(Entries supplied begins)

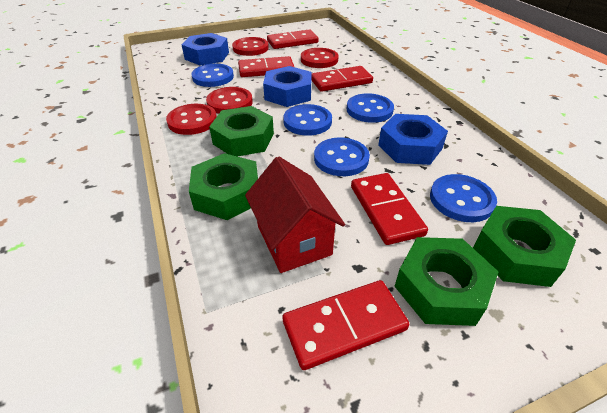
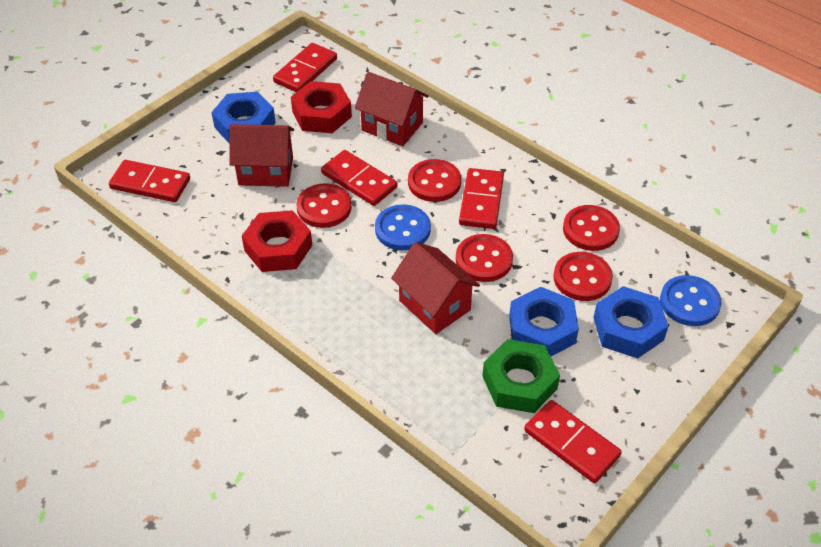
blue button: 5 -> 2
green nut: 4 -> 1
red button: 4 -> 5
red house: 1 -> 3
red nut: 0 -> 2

(Entries supplied ends)
(Entries supplied begins)

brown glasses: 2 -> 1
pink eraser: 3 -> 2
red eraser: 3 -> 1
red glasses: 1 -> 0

(Entries supplied ends)

> Task: Using only the listing above, restate exactly the lines from the line containing "blue button: 5 -> 2" through the line containing "red nut: 0 -> 2", both included.

> Output for this exercise:
blue button: 5 -> 2
green nut: 4 -> 1
red button: 4 -> 5
red house: 1 -> 3
red nut: 0 -> 2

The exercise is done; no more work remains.